_Your assignment_
For the entries that follow, produce an exact copy with no pictures in it.

>>>>

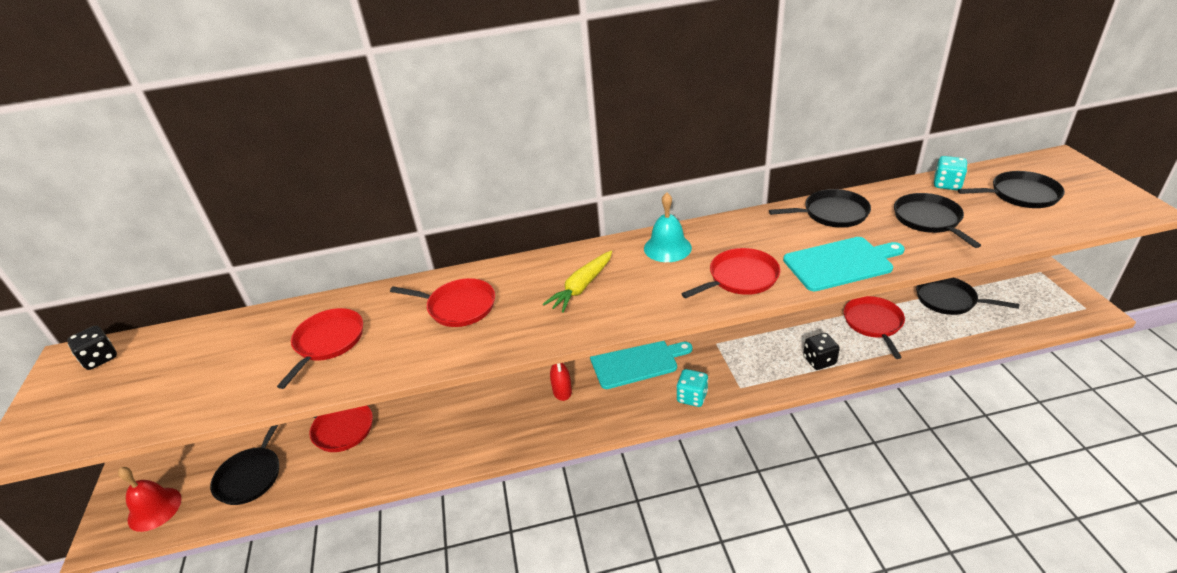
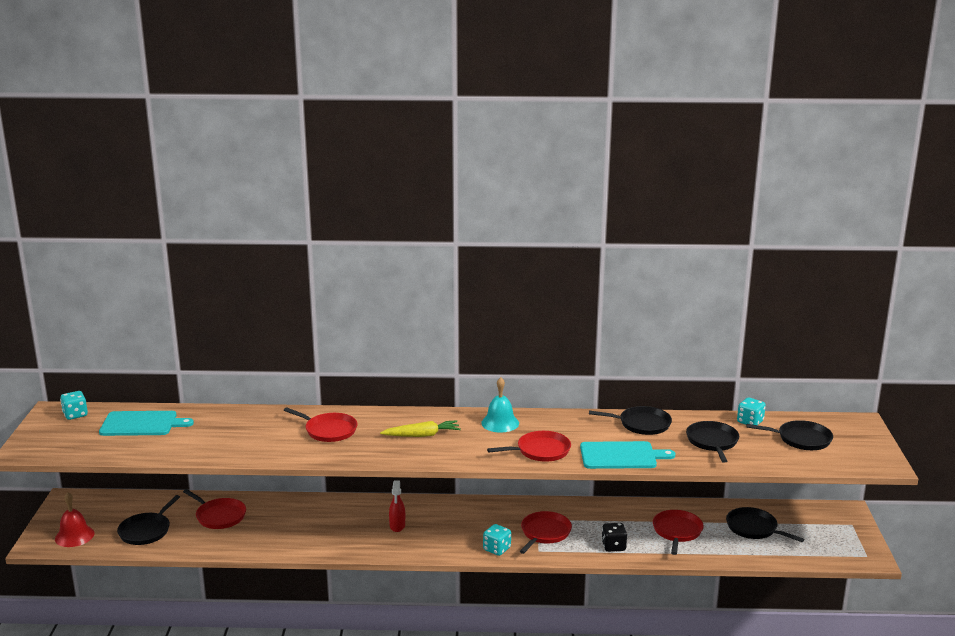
camera: 10 degrees right, 15 degrees down
(100, 358) = (75, 415): black dice -> turquoise dice
(328, 342) = (231, 434): red pan -> red pan (544, 533)
(581, 287) = (422, 435): yellow carrot -> yellow carrot turned 150 degrees counterclockwise
(636, 361) = (466, 518): turquoise cutting board -> turquoise cutting board (142, 424)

<<<<

_Response_
camera: 10 degrees right, 15 degrees down
(100, 358) = (75, 415): black dice -> turquoise dice
(328, 342) = (231, 434): red pan -> red pan (544, 533)
(581, 287) = (422, 435): yellow carrot -> yellow carrot turned 150 degrees counterclockwise
(636, 361) = (466, 518): turquoise cutting board -> turquoise cutting board (142, 424)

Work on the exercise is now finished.